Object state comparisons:
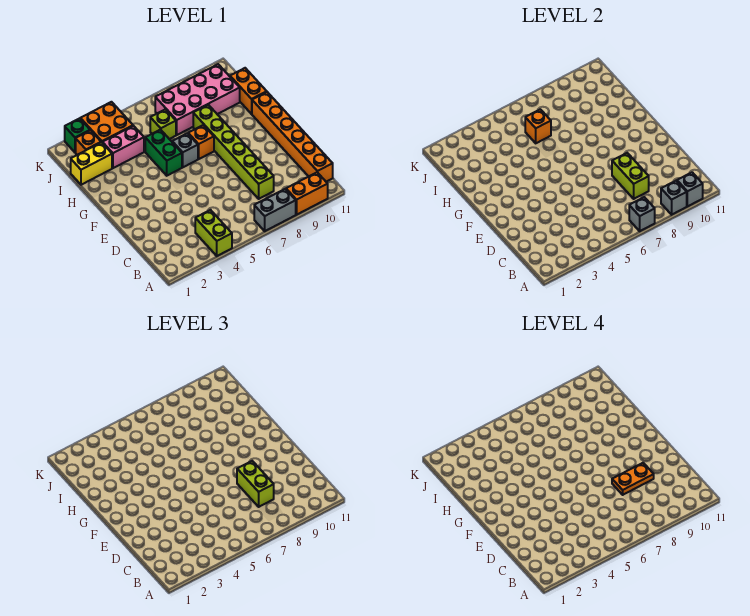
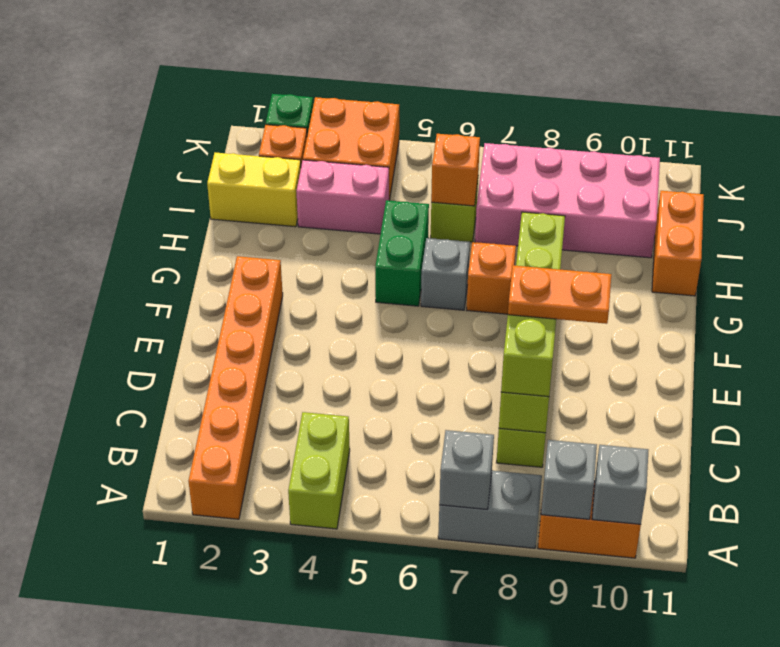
orange brick B11:G11 level 1 -> orange brick A2:F2 level 1

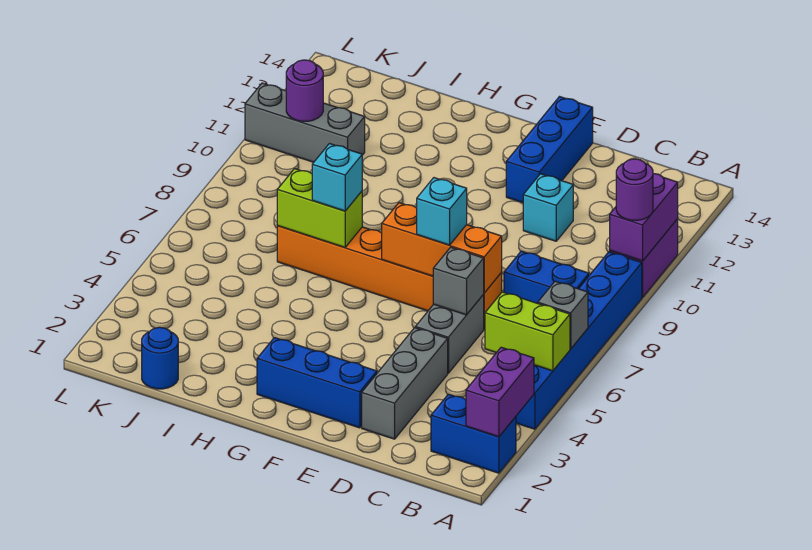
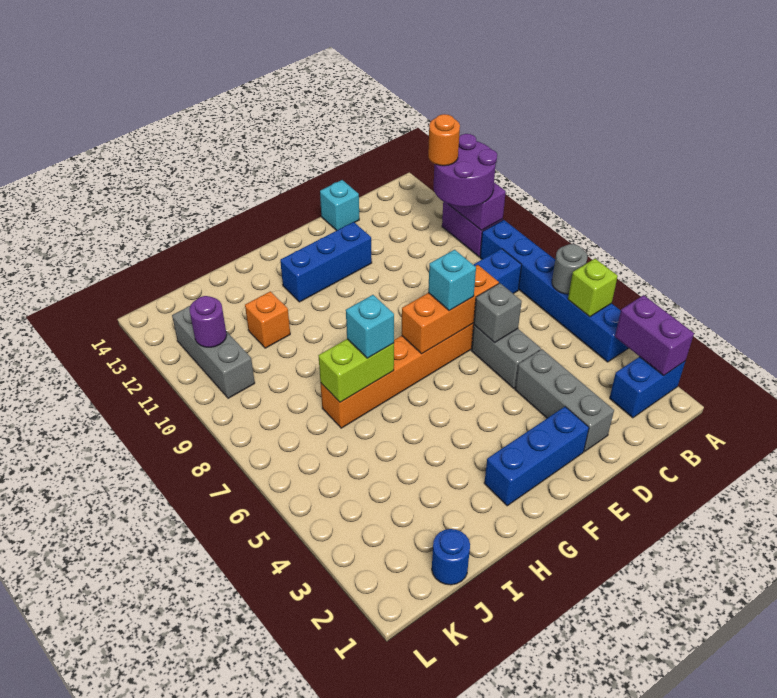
lime brick A5:B5 level 2 -> lime brick A5 level 2
grey brick A6 level 2 -> grey round brick A6 level 2
purple round brick A10 level 3 -> purple round brick A10:B11 level 3
none -> orange round brick B11 level 4
cyan brick D11 level 1 -> cyan brick D14 level 1
blue brick E12:E14 level 1 -> blue brick E12:G12 level 1
none -> orange brick I11 level 1
grey brick J11:L11 level 1 -> grey brick K10:K12 level 1

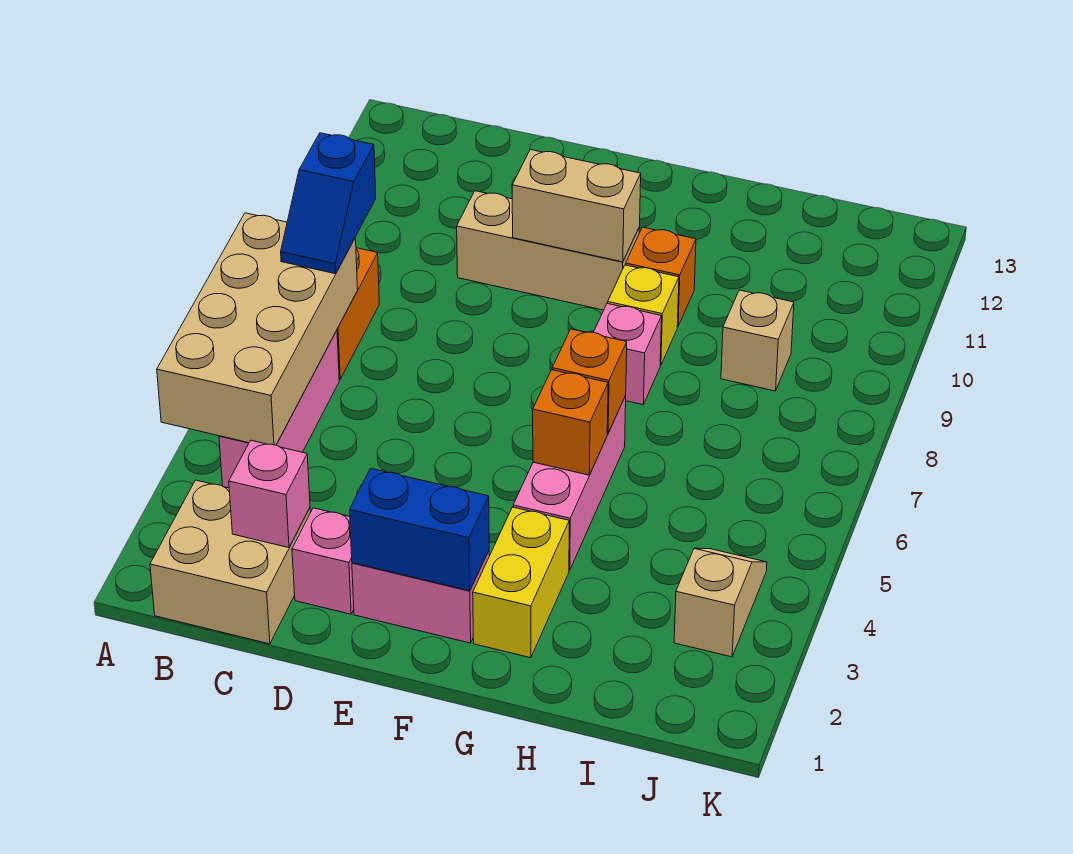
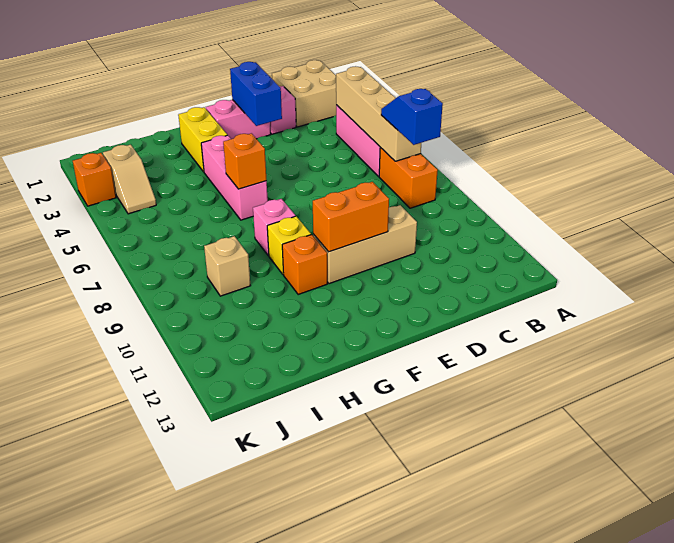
tan brick A4:B7 level 2 -> tan brick B4:B7 level 2
pink brick C2 level 2 -> none
blue brick E2:F2 level 2 -> blue brick E2:E3 level 2
tan brick E10:F10 level 2 -> orange brick E10:F10 level 2
orange brick G5 level 2 -> orange brick K3 level 1

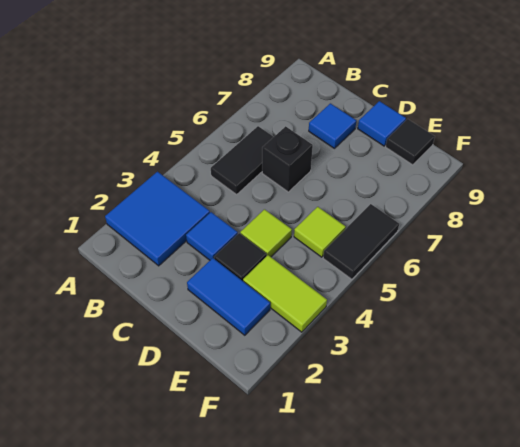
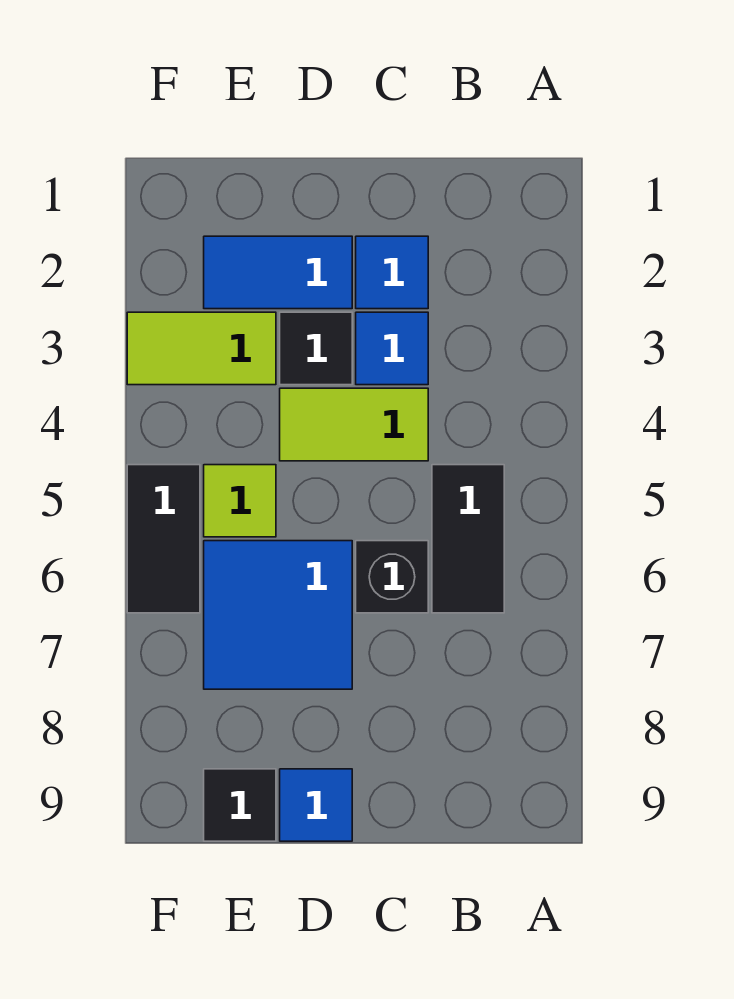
blue tile A2:B3 level 1 -> blue tile D6:E7 level 1
blue tile C8 level 1 -> blue tile C2 level 1
lime tile D4 level 1 -> lime tile C4:D4 level 1

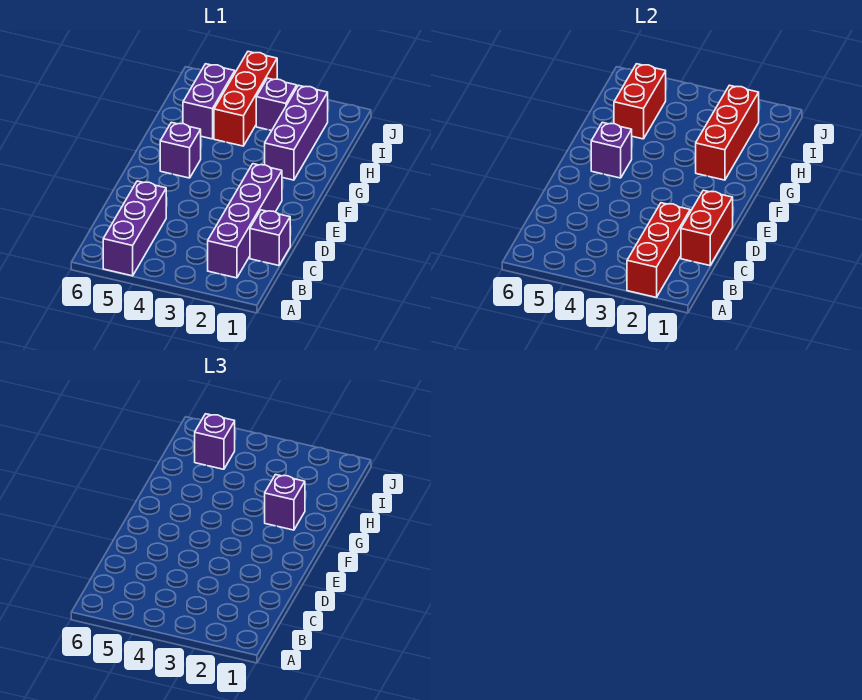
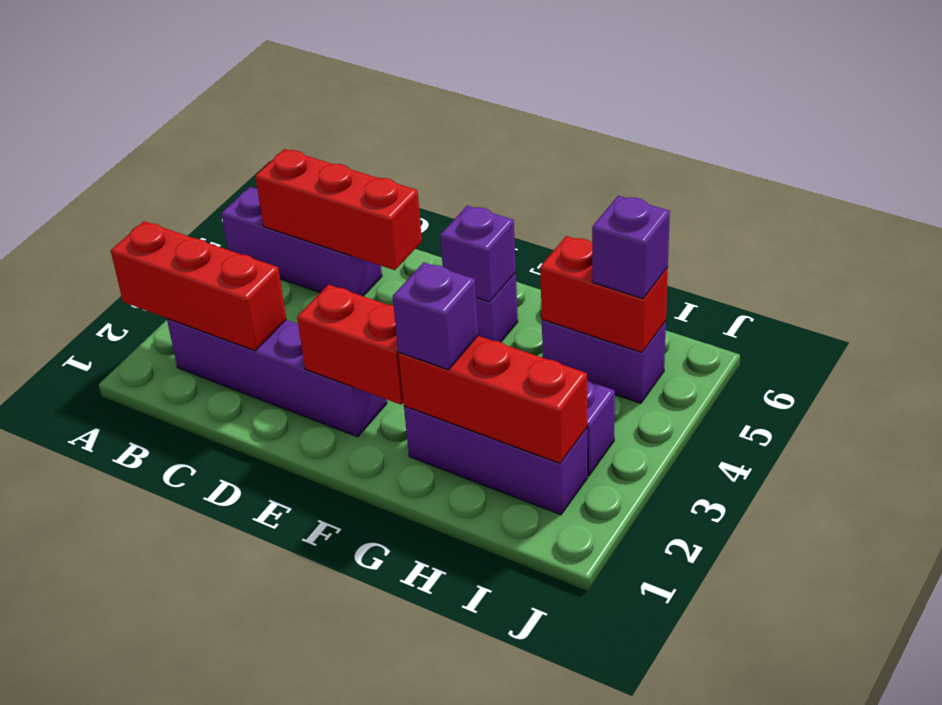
purple brick C1 level 1 -> none
red brick C1:D1 level 2 -> red brick E2:F2 level 2
red brick H4:J4 level 1 -> red brick B5:D5 level 2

- WHAT YOU NEED TO DO:
All lines above from the one containing "lime brick A5:B5" up to and including the one containing "red brick C1:D1" are to be set down exactly, and nothing else. Leave images out.

- RESULT OF THE TASK:
lime brick A5:B5 level 2 -> lime brick A5 level 2
grey brick A6 level 2 -> grey round brick A6 level 2
purple round brick A10 level 3 -> purple round brick A10:B11 level 3
none -> orange round brick B11 level 4
cyan brick D11 level 1 -> cyan brick D14 level 1
blue brick E12:E14 level 1 -> blue brick E12:G12 level 1
none -> orange brick I11 level 1
grey brick J11:L11 level 1 -> grey brick K10:K12 level 1

tan brick A4:B7 level 2 -> tan brick B4:B7 level 2
pink brick C2 level 2 -> none
blue brick E2:F2 level 2 -> blue brick E2:E3 level 2
tan brick E10:F10 level 2 -> orange brick E10:F10 level 2
orange brick G5 level 2 -> orange brick K3 level 1

blue tile A2:B3 level 1 -> blue tile D6:E7 level 1
blue tile C8 level 1 -> blue tile C2 level 1
lime tile D4 level 1 -> lime tile C4:D4 level 1

purple brick C1 level 1 -> none
red brick C1:D1 level 2 -> red brick E2:F2 level 2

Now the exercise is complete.